Recorded information Block Start

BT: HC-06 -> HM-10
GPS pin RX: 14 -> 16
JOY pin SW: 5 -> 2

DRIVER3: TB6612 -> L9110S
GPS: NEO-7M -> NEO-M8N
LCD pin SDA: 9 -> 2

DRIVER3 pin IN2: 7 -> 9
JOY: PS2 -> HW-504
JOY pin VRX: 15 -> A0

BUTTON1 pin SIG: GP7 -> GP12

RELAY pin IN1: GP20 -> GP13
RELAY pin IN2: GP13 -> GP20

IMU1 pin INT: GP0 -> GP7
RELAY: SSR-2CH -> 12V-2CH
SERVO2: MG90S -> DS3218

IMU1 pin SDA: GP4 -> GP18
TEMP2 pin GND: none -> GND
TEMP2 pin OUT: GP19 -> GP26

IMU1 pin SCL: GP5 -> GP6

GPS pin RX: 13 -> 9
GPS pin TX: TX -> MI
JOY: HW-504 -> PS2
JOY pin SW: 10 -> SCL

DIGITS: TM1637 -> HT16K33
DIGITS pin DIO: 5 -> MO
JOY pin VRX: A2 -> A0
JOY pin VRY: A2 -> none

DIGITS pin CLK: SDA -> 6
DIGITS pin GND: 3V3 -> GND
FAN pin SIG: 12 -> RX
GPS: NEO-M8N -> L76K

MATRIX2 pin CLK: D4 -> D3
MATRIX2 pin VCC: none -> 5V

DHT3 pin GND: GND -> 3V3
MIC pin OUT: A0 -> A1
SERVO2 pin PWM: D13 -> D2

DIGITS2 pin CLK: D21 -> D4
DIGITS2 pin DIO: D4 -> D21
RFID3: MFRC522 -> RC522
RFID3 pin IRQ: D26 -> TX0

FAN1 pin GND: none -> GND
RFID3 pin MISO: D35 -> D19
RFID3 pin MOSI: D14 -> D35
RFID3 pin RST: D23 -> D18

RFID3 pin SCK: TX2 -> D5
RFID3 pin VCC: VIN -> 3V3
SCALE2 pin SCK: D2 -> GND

Recorded information Block End

## Your goal:
Reproduce only the lines above, starting at the line with "DRIVER3: TB6612 -> L9110S" and ending at the line with "TEMP2 pin OUT: GP19 -> GP26", exactly as written.

## Your solution:
DRIVER3: TB6612 -> L9110S
GPS: NEO-7M -> NEO-M8N
LCD pin SDA: 9 -> 2

DRIVER3 pin IN2: 7 -> 9
JOY: PS2 -> HW-504
JOY pin VRX: 15 -> A0

BUTTON1 pin SIG: GP7 -> GP12

RELAY pin IN1: GP20 -> GP13
RELAY pin IN2: GP13 -> GP20

IMU1 pin INT: GP0 -> GP7
RELAY: SSR-2CH -> 12V-2CH
SERVO2: MG90S -> DS3218

IMU1 pin SDA: GP4 -> GP18
TEMP2 pin GND: none -> GND
TEMP2 pin OUT: GP19 -> GP26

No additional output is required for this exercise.